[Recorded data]
"""

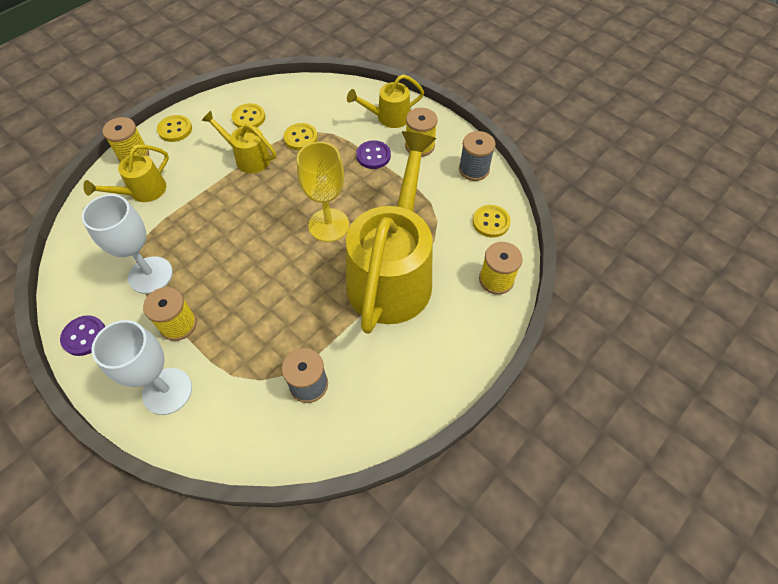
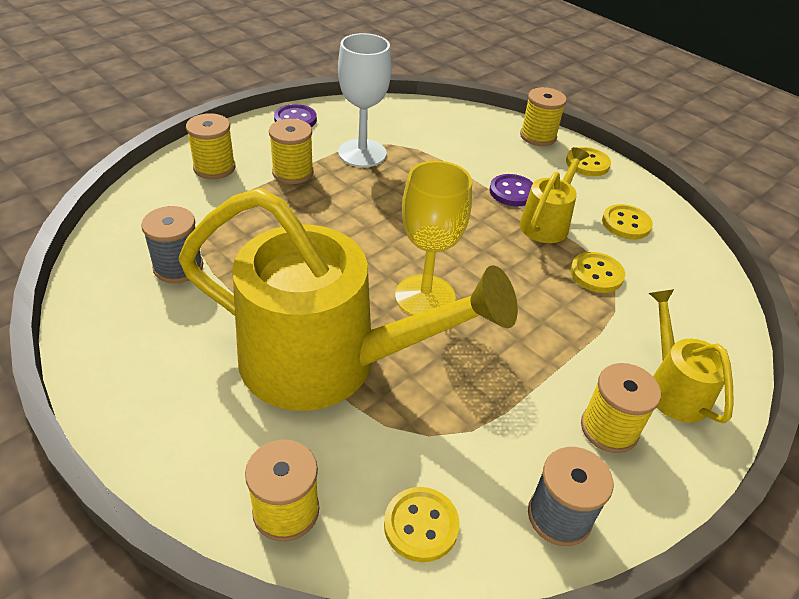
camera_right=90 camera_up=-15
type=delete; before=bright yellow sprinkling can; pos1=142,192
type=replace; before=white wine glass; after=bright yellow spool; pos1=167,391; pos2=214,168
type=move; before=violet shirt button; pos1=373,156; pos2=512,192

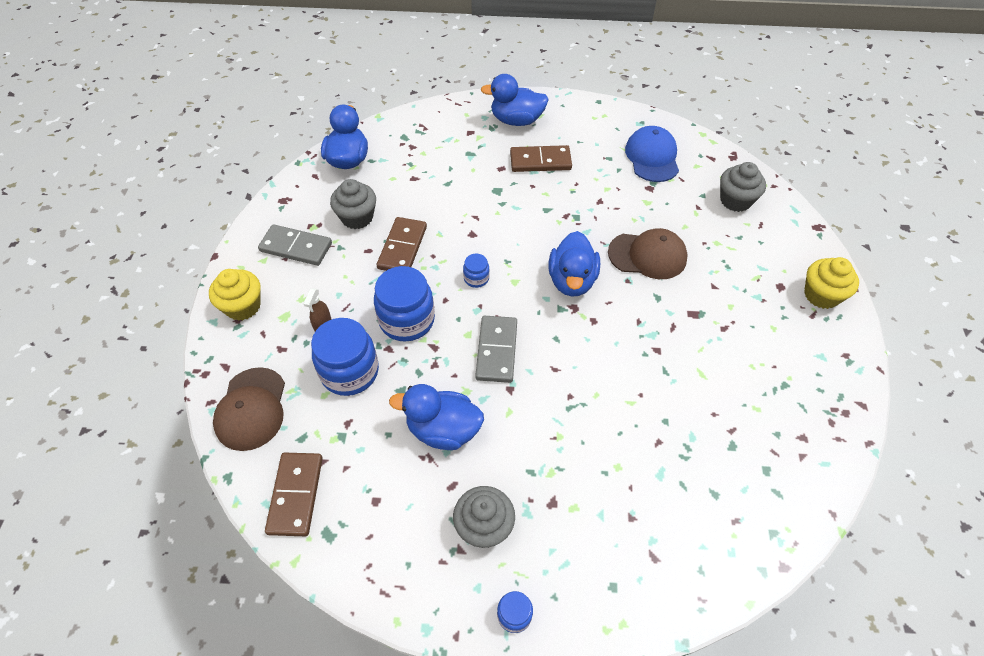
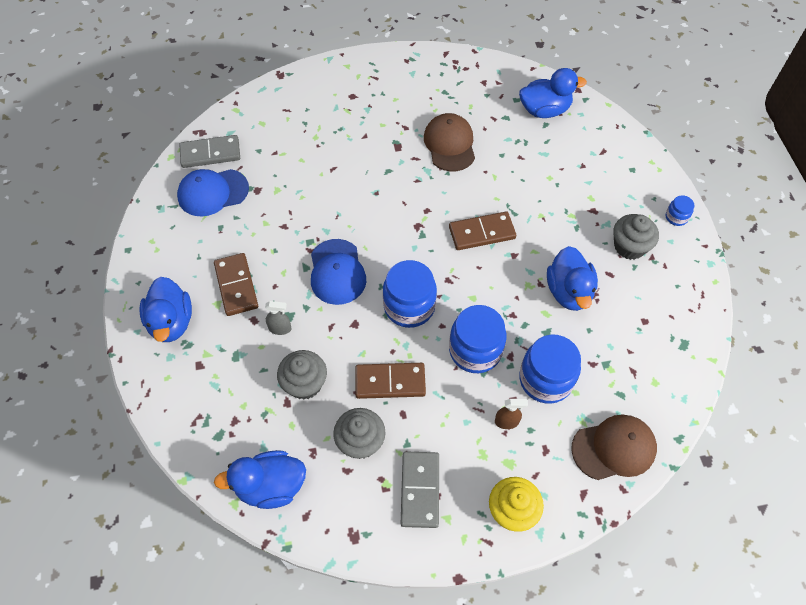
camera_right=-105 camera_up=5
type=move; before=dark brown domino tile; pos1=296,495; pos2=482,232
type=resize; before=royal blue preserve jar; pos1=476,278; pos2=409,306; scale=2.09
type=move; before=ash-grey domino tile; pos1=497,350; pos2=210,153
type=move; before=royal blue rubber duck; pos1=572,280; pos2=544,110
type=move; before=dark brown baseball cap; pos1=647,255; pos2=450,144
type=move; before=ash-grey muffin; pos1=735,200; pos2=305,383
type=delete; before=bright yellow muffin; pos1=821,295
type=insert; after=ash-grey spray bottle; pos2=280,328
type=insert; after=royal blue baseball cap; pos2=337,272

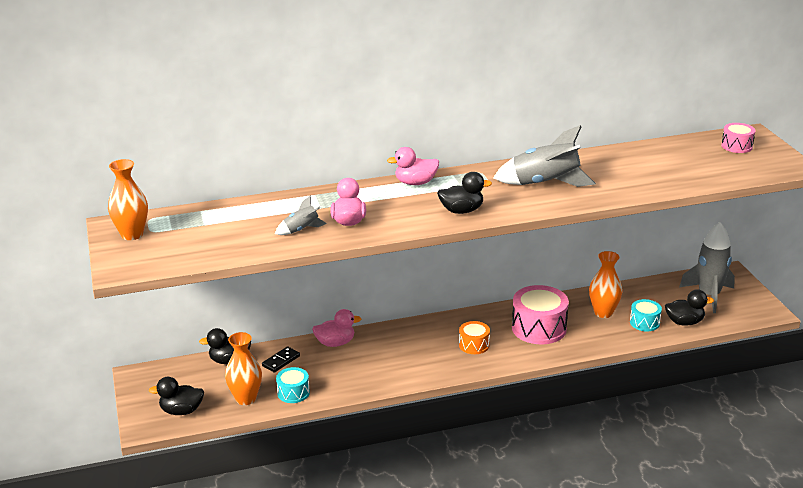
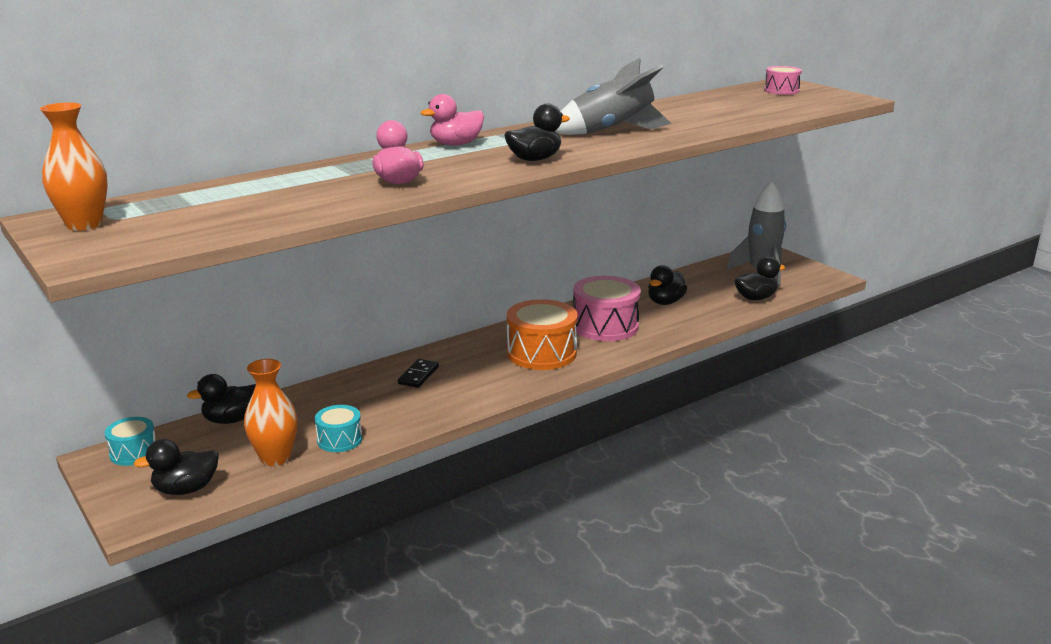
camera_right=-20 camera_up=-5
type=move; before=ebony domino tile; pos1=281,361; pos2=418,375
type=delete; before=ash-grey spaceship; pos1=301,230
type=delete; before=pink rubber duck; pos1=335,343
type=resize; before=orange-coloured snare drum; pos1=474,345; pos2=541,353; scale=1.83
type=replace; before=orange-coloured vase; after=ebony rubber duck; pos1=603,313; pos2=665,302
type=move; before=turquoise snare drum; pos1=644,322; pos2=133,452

"""
"""

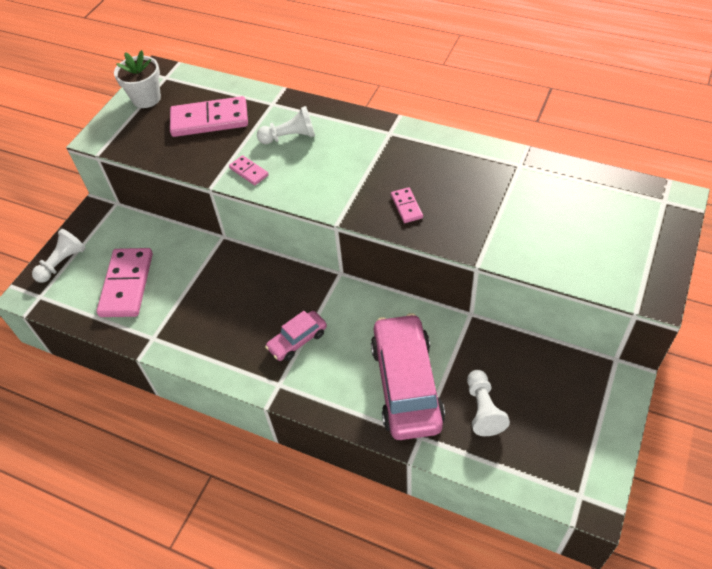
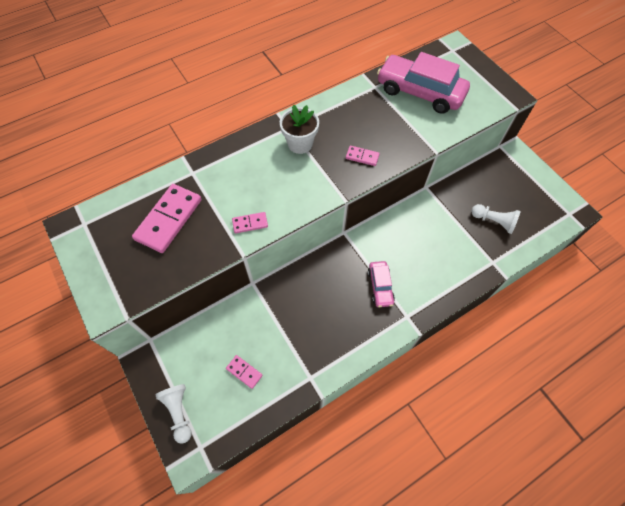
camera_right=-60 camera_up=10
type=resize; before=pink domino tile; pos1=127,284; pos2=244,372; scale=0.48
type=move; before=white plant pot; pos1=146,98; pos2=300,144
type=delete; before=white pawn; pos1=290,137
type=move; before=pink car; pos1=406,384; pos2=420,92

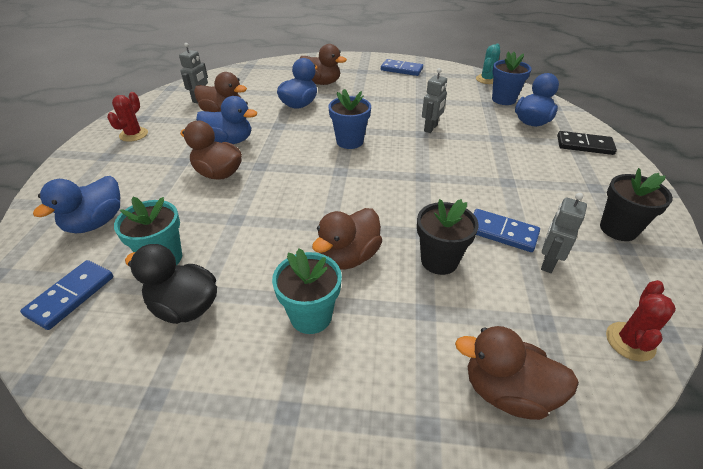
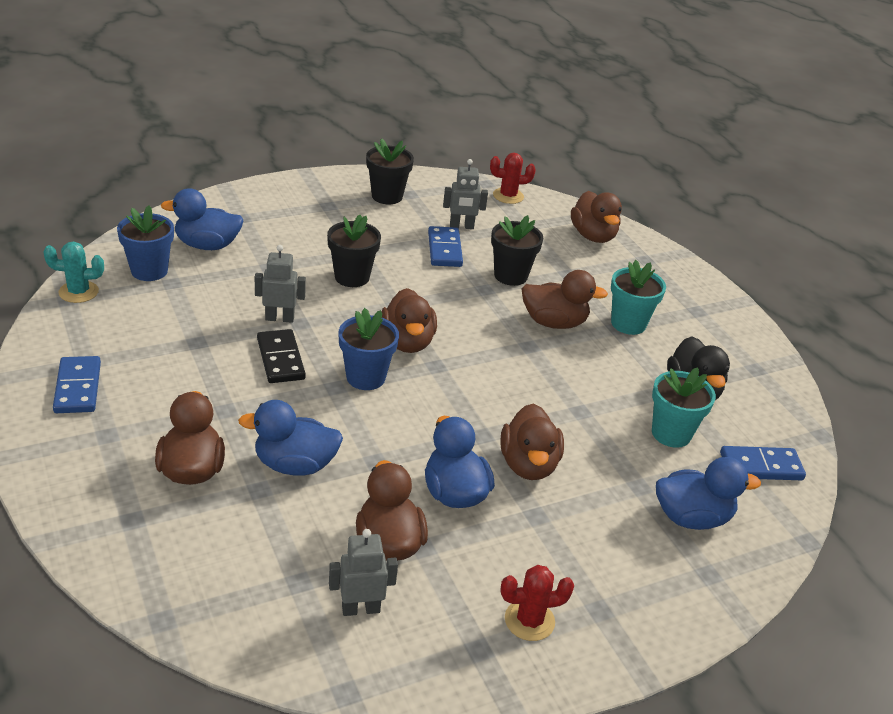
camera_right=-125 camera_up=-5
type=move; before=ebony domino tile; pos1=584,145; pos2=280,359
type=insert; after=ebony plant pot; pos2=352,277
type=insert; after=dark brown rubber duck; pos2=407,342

"""

Reproduce the lines above starting at the one with "type=move; before=pink car;" and ending at the one with "type=insert; after=dark brown", both included, exactly and with no pictures.

■ **Solved exercise**:
type=move; before=pink car; pos1=406,384; pos2=420,92

camera_right=-125 camera_up=-5
type=move; before=ebony domino tile; pos1=584,145; pos2=280,359
type=insert; after=ebony plant pot; pos2=352,277
type=insert; after=dark brown rubber duck; pos2=407,342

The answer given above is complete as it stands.